> **Exercise details**
Search the records below for the string "triangle" and copy each line where it turns up.

> **Before and after coordinates**
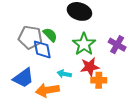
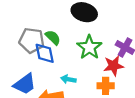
red star: (90, 67) -> (114, 66), moved

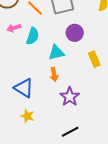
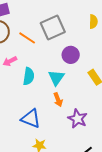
cyan semicircle: (33, 36) -> (29, 76), moved
cyan triangle: (56, 53) -> (56, 78), turned -30

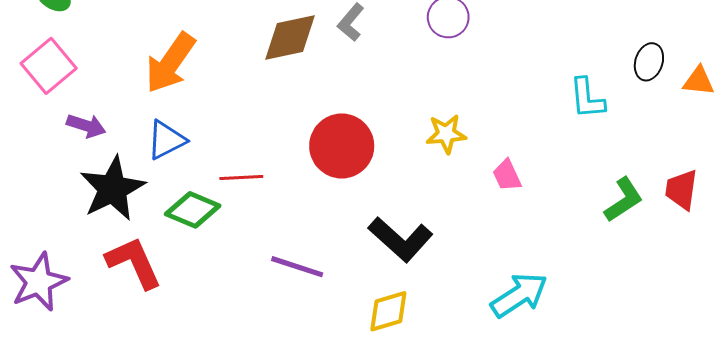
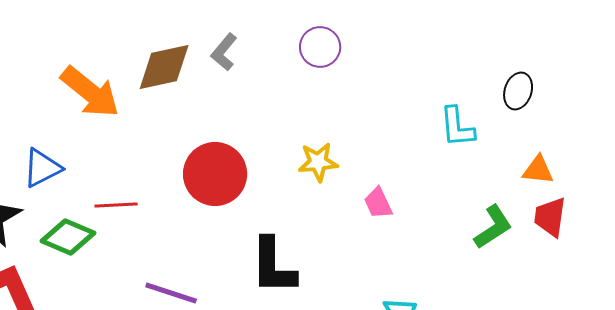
orange arrow: (170, 63) -> (90, 92), moved, turned -86
orange triangle: (699, 81) -> (538, 170), moved
black L-shape: (401, 239) -> (273, 266), turned 48

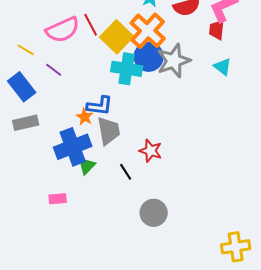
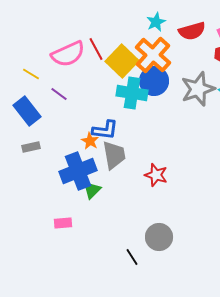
gray star: (174, 61) -> (198, 89), moved
gray rectangle: (26, 123) -> (31, 147), size x0.7
black line: (126, 172) -> (132, 257), moved

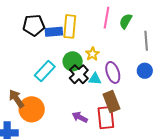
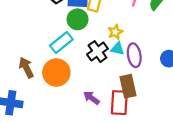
green circle: (73, 61) -> (78, 19), moved
cyan triangle: (95, 79) -> (118, 49), moved
orange circle: (32, 109) -> (56, 72), moved

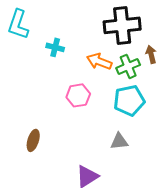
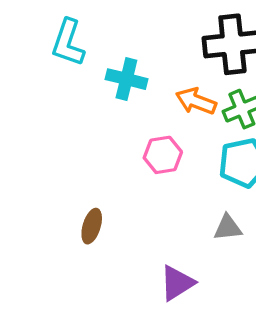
cyan cross: (55, 47) -> (126, 79), size x1.4

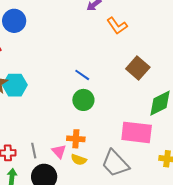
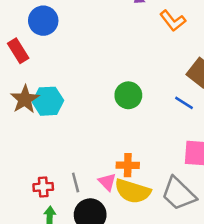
blue line: (82, 75) -> (184, 103), moved
green circle: (83, 100) -> (128, 95), moved
yellow semicircle: (79, 160) -> (133, 191), size x1.8

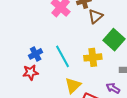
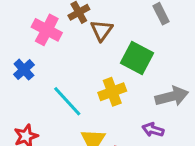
blue cross: (36, 54) -> (24, 70), moved

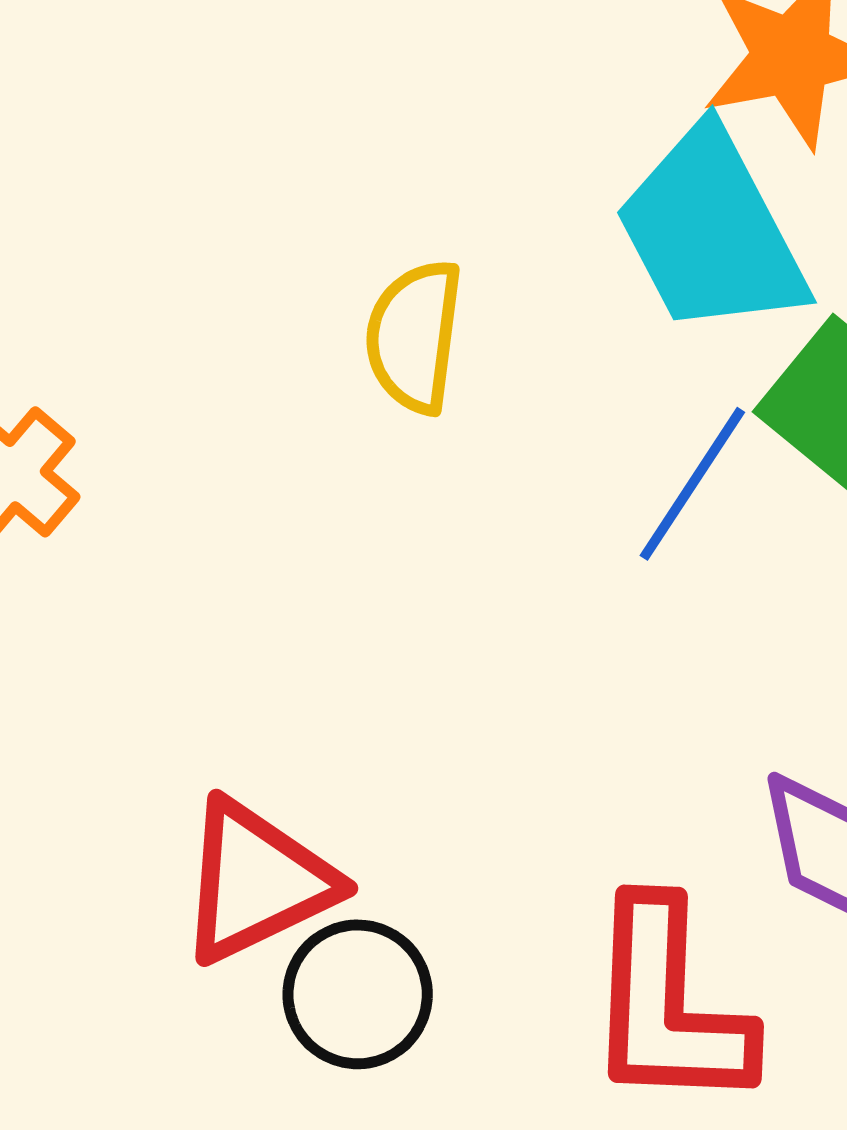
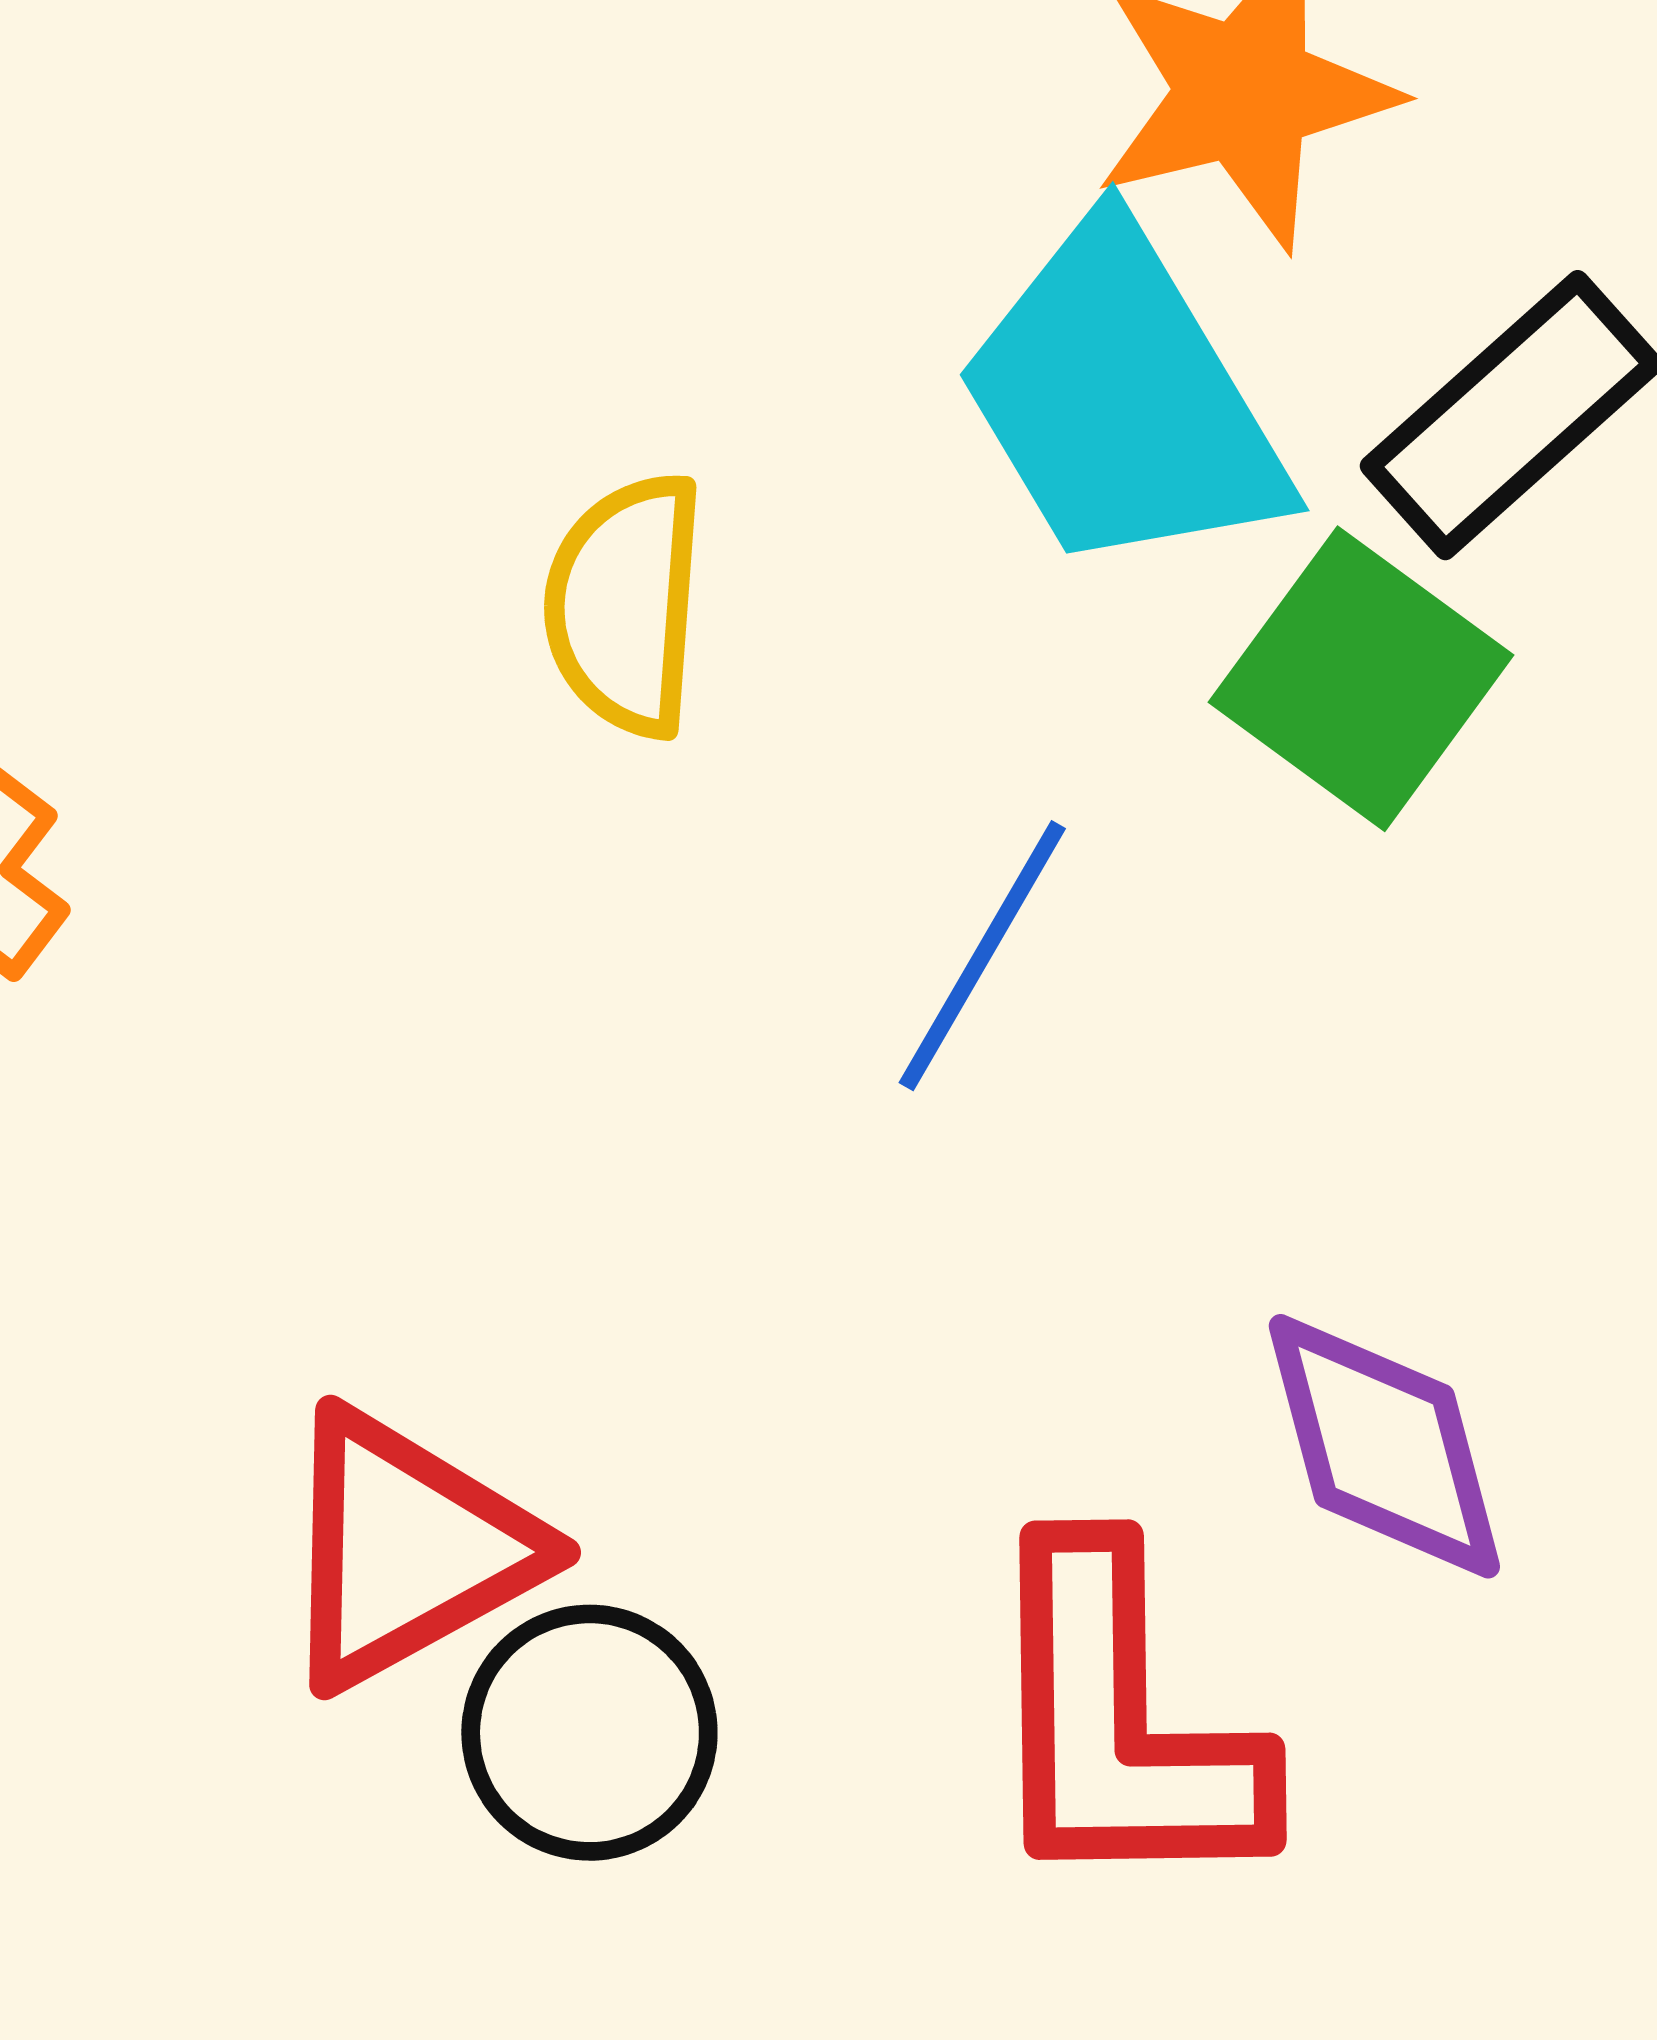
blue line: (692, 484) -> (982, 956), moved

> **Final answer**
cyan triangle: (56, 53) -> (56, 78), turned -30
orange triangle: (699, 81) -> (538, 170), moved
cyan triangle: (95, 79) -> (118, 49), moved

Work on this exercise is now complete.